↓

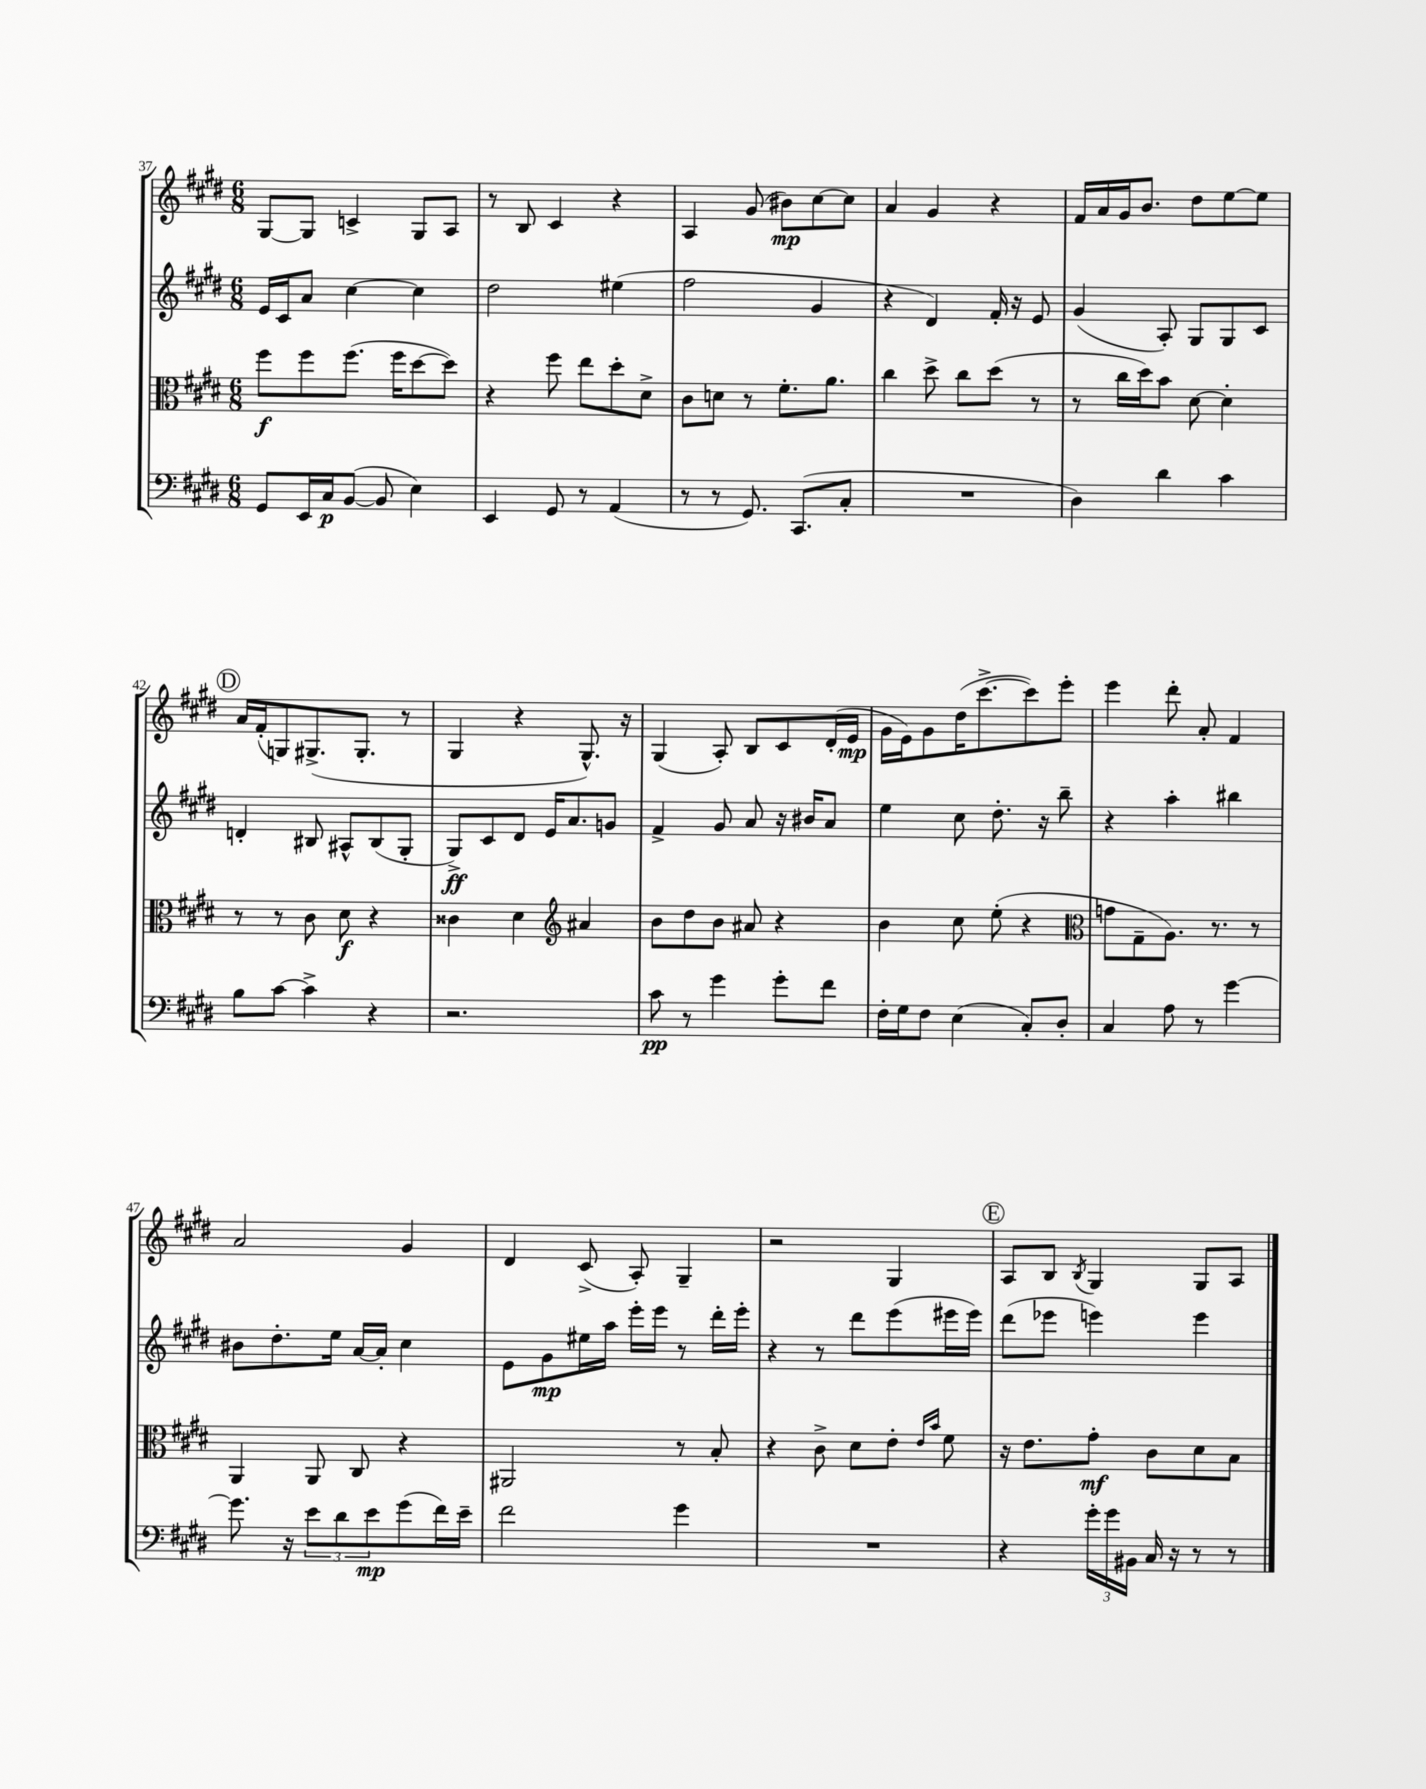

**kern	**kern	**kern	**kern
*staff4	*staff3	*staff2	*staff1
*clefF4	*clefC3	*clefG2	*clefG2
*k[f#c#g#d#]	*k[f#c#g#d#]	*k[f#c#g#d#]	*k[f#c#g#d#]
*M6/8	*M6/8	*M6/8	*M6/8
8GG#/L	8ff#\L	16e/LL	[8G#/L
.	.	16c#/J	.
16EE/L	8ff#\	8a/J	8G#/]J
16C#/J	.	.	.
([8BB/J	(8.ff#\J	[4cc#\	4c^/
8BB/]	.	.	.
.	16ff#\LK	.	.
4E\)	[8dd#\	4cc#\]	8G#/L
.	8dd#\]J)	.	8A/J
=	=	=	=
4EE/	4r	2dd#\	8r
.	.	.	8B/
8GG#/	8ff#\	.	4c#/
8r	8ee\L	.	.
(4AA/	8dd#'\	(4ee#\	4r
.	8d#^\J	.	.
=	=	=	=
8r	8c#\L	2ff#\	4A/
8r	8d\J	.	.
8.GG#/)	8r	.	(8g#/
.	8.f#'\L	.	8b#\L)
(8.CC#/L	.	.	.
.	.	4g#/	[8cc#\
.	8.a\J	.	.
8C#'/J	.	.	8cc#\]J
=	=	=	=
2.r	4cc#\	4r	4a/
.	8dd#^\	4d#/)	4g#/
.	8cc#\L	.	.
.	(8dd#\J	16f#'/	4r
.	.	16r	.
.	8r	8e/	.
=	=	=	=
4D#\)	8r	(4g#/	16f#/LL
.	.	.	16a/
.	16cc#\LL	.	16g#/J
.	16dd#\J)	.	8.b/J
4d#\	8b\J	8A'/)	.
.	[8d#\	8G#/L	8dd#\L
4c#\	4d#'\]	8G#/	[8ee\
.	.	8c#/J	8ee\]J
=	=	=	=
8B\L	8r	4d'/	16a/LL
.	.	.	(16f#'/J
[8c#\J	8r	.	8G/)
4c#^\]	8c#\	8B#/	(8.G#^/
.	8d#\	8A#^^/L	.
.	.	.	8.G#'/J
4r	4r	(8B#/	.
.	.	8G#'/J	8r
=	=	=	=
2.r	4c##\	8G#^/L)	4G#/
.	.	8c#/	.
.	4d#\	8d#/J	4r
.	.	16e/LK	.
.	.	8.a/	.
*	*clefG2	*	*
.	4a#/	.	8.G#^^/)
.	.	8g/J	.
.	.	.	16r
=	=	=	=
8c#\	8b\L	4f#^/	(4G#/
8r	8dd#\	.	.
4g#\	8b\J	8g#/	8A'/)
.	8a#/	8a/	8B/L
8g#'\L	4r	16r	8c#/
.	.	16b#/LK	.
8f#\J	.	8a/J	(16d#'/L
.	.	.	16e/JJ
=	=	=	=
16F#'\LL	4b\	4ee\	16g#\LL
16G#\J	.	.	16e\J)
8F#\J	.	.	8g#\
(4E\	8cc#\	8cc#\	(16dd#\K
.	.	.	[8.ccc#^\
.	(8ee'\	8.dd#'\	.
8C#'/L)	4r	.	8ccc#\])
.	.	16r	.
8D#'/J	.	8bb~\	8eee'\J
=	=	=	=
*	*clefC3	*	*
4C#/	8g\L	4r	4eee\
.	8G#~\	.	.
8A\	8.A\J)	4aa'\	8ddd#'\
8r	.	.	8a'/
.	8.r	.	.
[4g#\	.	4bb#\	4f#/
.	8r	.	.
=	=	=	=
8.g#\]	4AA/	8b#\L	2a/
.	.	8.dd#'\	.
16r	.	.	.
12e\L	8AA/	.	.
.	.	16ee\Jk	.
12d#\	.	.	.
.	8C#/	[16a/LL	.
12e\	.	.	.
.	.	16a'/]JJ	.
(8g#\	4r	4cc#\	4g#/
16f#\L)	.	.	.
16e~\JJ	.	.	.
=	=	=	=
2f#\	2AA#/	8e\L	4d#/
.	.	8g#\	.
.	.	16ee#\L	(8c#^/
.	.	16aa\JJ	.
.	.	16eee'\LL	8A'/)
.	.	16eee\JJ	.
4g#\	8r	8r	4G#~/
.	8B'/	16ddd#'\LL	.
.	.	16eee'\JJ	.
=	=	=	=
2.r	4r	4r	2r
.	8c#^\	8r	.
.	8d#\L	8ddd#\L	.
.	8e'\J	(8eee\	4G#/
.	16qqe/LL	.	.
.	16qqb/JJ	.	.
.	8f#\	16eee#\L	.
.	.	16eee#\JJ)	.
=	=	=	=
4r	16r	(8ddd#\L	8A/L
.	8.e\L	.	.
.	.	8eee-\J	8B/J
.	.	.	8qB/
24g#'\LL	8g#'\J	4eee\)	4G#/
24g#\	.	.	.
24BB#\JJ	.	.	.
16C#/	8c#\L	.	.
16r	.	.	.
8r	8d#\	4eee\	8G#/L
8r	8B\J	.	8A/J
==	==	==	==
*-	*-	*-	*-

↑

**STATED GOAL:** In the items above, substitute "*M12/8" for every "*M6/8", leave the rest of the text unchanged, and give the text again without the pictures.

**EXERCISE SOLUTION:**
**kern	**kern	**kern	**kern
*staff4	*staff3	*staff2	*staff1
*clefF4	*clefC3	*clefG2	*clefG2
*k[f#c#g#d#]	*k[f#c#g#d#]	*k[f#c#g#d#]	*k[f#c#g#d#]
*M12/8	*M12/8	*M12/8	*M12/8
8GG#/L	8ff#\L	16e/LL	[8G#/L
.	.	16c#/J	.
16EE/L	8ff#\	8a/J	8G#/]J
16C#/J	.	.	.
([8BB/J	(8.ff#\J	[4cc#\	4c^/
8BB/]	.	.	.
.	16ff#\LK	.	.
4E\)	[8dd#\	4cc#\]	8G#/L
.	8dd#\]J)	.	8A/J
=	=	=	=
4EE/	4r	2dd#\	8r
.	.	.	8B/
8GG#/	8ff#\	.	4c#/
8r	8ee\L	.	.
(4AA/	8dd#'\	(4ee#\	4r
.	8d#^\J	.	.
=	=	=	=
8r	8c#\L	2ff#\	4A/
8r	8d\J	.	.
8.GG#/)	8r	.	(8g#/
.	8.f#'\L	.	8b#\L)
(8.CC#/L	.	.	.
.	.	4g#/	[8cc#\
.	8.a\J	.	.
8C#'/J	.	.	8cc#\]J
=	=	=	=
2.r	4cc#\	4r	4a/
.	8dd#^\	4d#/)	4g#/
.	8cc#\L	.	.
.	(8dd#\J	16f#'/	4r
.	.	16r	.
.	8r	8e/	.
=	=	=	=
4D#\)	8r	(4g#/	16f#/LL
.	.	.	16a/
.	16cc#\LL	.	16g#/J
.	16dd#\J)	.	8.b/J
4d#\	8b\J	8A'/)	.
.	[8d#\	8G#/L	8dd#\L
4c#\	4d#'\]	8G#/	[8ee\
.	.	8c#/J	8ee\]J
=	=	=	=
8B\L	8r	4d'/	16a/LL
.	.	.	(16f#'/J
[8c#\J	8r	.	8G/)
4c#^\]	8c#\	8B#/	(8.G#^/
.	8d#\	8A#^^/L	.
.	.	.	8.G#'/J
4r	4r	(8B#/	.
.	.	8G#'/J	8r
=	=	=	=
2.r	4c##\	8G#^/L)	4G#/
.	.	8c#/	.
.	4d#\	8d#/J	4r
.	.	16e/LK	.
.	.	8.a/	.
*	*clefG2	*	*
.	4a#/	.	8.G#^^/)
.	.	8g/J	.
.	.	.	16r
=	=	=	=
8c#\	8b\L	4f#^/	(4G#/
8r	8dd#\	.	.
4g#\	8b\J	8g#/	8A'/)
.	8a#/	8a/	8B/L
8g#'\L	4r	16r	8c#/
.	.	16b#/LK	.
8f#\J	.	8a/J	(16d#'/L
.	.	.	16e/JJ
=	=	=	=
16F#'\LL	4b\	4ee\	16g#\LL
16G#\J	.	.	16e\J)
8F#\J	.	.	8g#\
(4E\	8cc#\	8cc#\	(16dd#\K
.	.	.	[8.ccc#^\
.	(8ee'\	8.dd#'\	.
8C#'/L)	4r	.	8ccc#\])
.	.	16r	.
8D#'/J	.	8bb~\	8eee'\J
=	=	=	=
*	*clefC3	*	*
4C#/	8g\L	4r	4eee\
.	8G#~\	.	.
8A\	8.A\J)	4aa'\	8ddd#'\
8r	.	.	8a'/
.	8.r	.	.
[4g#\	.	4bb#\	4f#/
.	8r	.	.
=	=	=	=
8.g#\]	4AA/	8b#\L	2a/
.	.	8.dd#'\	.
16r	.	.	.
12e\L	8AA/	.	.
.	.	16ee\Jk	.
12d#\	.	.	.
.	8C#/	[16a/LL	.
12e\	.	.	.
.	.	16a'/]JJ	.
(8g#\	4r	4cc#\	4g#/
16f#\L)	.	.	.
16e~\JJ	.	.	.
=	=	=	=
2f#\	2AA#/	8e\L	4d#/
.	.	8g#\	.
.	.	16ee#\L	(8c#^/
.	.	16aa\JJ	.
.	.	16eee'\LL	8A'/)
.	.	16eee\JJ	.
4g#\	8r	8r	4G#~/
.	8B'/	16ddd#'\LL	.
.	.	16eee'\JJ	.
=	=	=	=
2.r	4r	4r	2r
.	8c#^\	8r	.
.	8d#\L	8ddd#\L	.
.	8e'\J	(8eee\	4G#/
.	16qqe/LL	.	.
.	16qqb/JJ	.	.
.	8f#\	16eee#\L	.
.	.	16eee#\JJ)	.
=	=	=	=
4r	16r	(8ddd#\L	8A/L
.	8.e\L	.	.
.	.	8eee-\J	8B/J
.	.	.	8qB/
24g#'\LL	8g#'\J	4eee\)	4G#/
24g#\	.	.	.
24BB#\JJ	.	.	.
16C#/	8c#\L	.	.
16r	.	.	.
8r	8d#\	4eee\	8G#/L
8r	8B\J	.	8A/J
==	==	==	==
*-	*-	*-	*-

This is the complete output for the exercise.